THE PROBLEM |
Using the material below, repeat exactly the lines from the one with "orange hexagon: rotated 6 degrees clockwise" through the one with "yellow pentagon: moved", ends included, without any images.

——

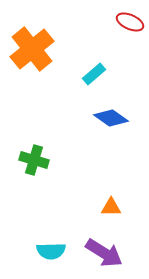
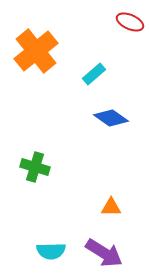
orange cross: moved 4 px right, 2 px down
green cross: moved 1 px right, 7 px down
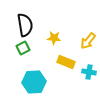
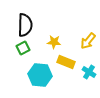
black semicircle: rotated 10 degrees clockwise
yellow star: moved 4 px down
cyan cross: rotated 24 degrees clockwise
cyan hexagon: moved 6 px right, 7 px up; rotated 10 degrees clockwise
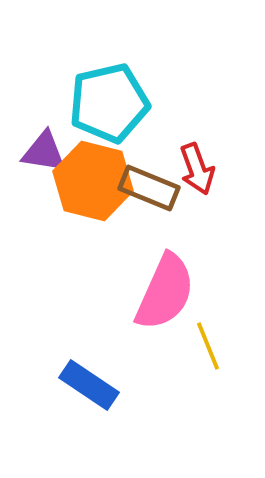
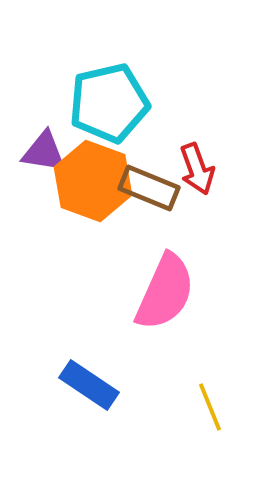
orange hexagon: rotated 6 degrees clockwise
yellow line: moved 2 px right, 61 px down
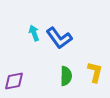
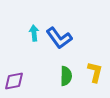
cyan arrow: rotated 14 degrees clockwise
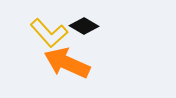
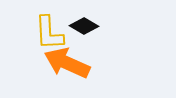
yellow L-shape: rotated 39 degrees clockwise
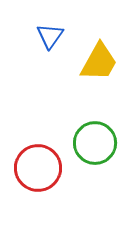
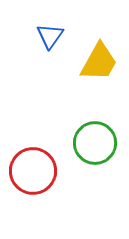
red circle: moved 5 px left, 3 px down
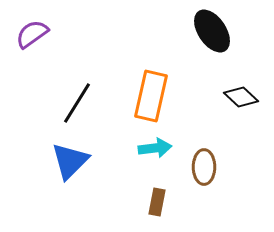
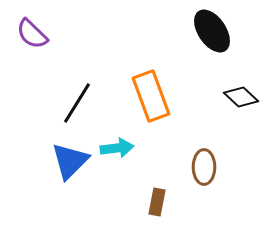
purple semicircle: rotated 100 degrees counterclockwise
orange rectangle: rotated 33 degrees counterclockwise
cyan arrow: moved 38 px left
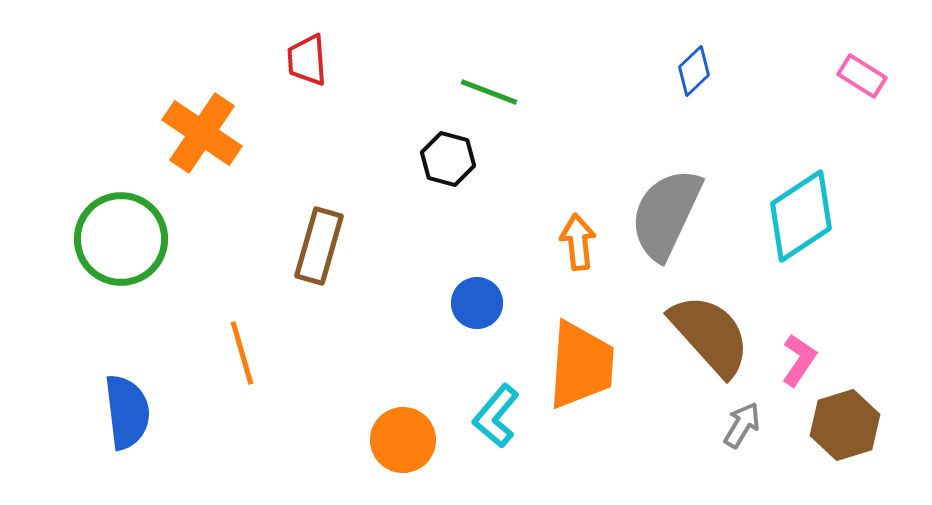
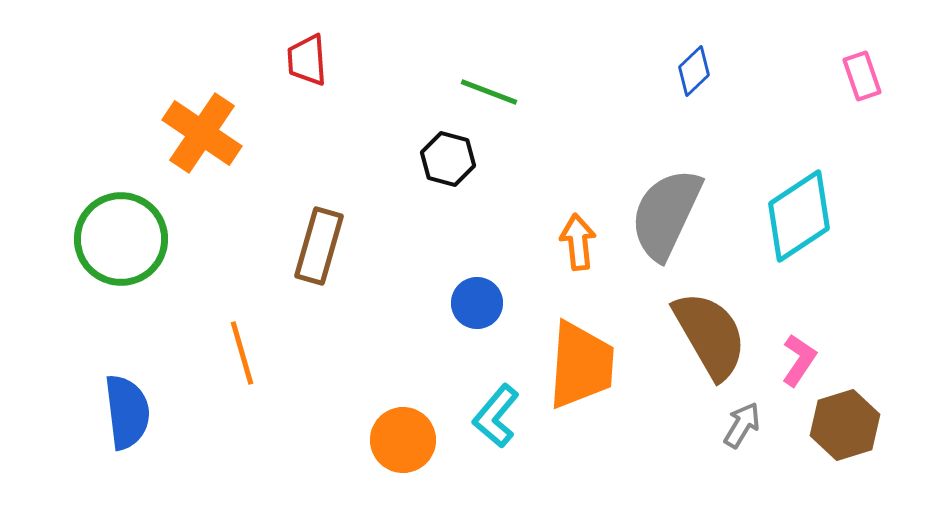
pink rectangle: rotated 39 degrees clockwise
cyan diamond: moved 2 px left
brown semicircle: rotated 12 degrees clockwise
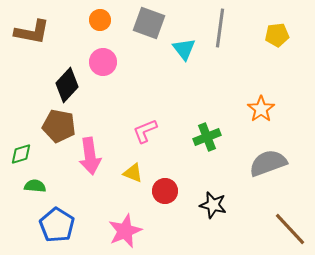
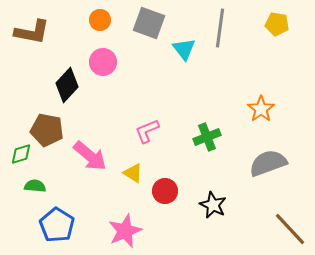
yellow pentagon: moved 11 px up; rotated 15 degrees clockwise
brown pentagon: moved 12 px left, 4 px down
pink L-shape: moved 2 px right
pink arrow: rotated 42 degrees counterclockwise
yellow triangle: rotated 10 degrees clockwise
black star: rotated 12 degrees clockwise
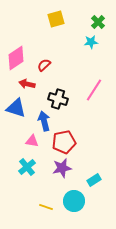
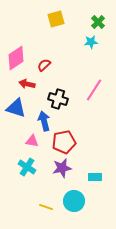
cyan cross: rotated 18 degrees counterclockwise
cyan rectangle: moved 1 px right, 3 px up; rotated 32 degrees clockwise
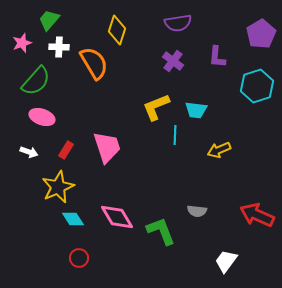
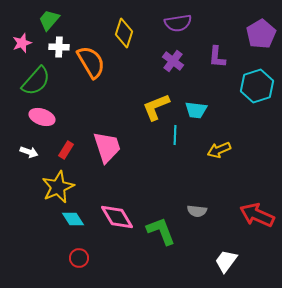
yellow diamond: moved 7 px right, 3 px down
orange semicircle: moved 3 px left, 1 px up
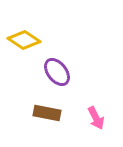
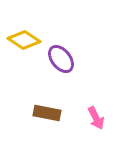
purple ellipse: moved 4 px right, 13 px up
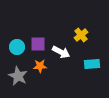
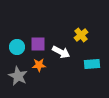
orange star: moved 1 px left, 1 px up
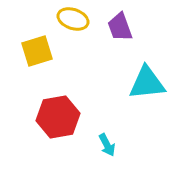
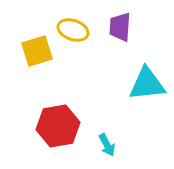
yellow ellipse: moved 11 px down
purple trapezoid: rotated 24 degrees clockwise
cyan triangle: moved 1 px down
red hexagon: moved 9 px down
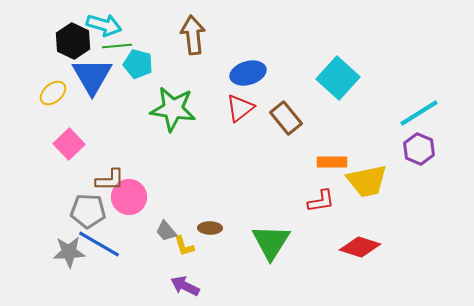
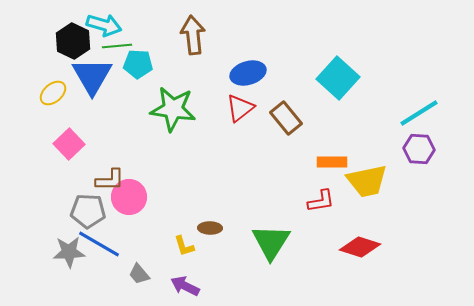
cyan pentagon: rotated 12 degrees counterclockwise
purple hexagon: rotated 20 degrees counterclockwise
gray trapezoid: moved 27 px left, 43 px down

——

RESPONSE TO THE TASK |
orange hexagon: rotated 6 degrees clockwise
yellow line: moved 2 px right, 61 px down
cyan arrow: rotated 14 degrees clockwise
yellow L-shape: rotated 39 degrees clockwise
red circle: moved 5 px left, 3 px down
purple semicircle: rotated 100 degrees counterclockwise
orange rectangle: rotated 33 degrees counterclockwise
cyan arrow: moved 38 px left
pink rectangle: rotated 39 degrees clockwise
cyan diamond: moved 2 px left
brown semicircle: rotated 12 degrees clockwise
yellow pentagon: moved 11 px up; rotated 15 degrees clockwise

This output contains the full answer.